◆ **DATA EXCERPT**
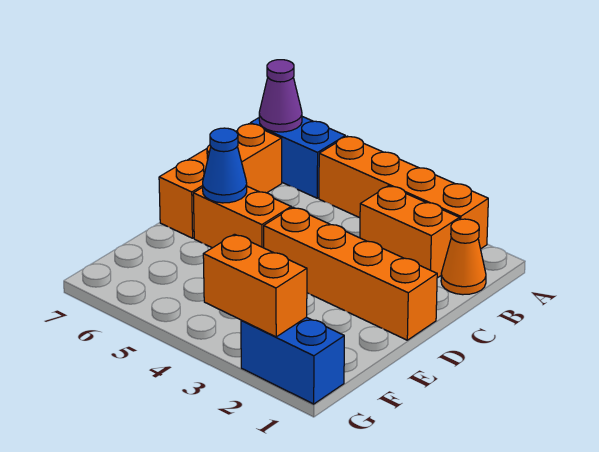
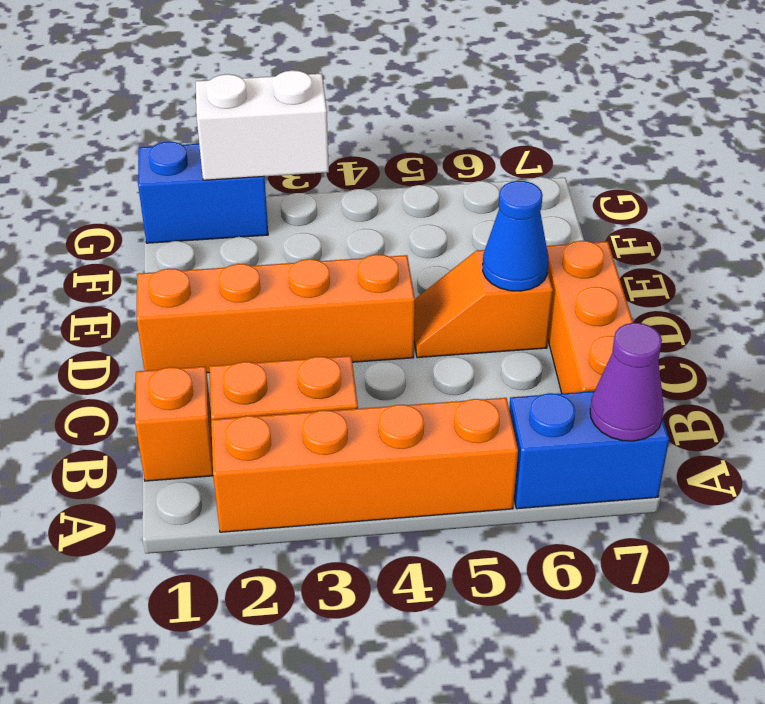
orange cone B1 level 1 -> orange brick B1 level 1
orange brick D5:D6 level 1 -> orange slope D5:D6 level 1 top 6
orange brick G2:G3 level 2 -> white brick G2:G3 level 2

◆ **TRY IT**
Copy, with no alteration, the line that contains "orange brick D5:D6" and each remaining line of the listing above.

◆ **REPLY TO THE EXERCISE**
orange brick D5:D6 level 1 -> orange slope D5:D6 level 1 top 6
orange brick G2:G3 level 2 -> white brick G2:G3 level 2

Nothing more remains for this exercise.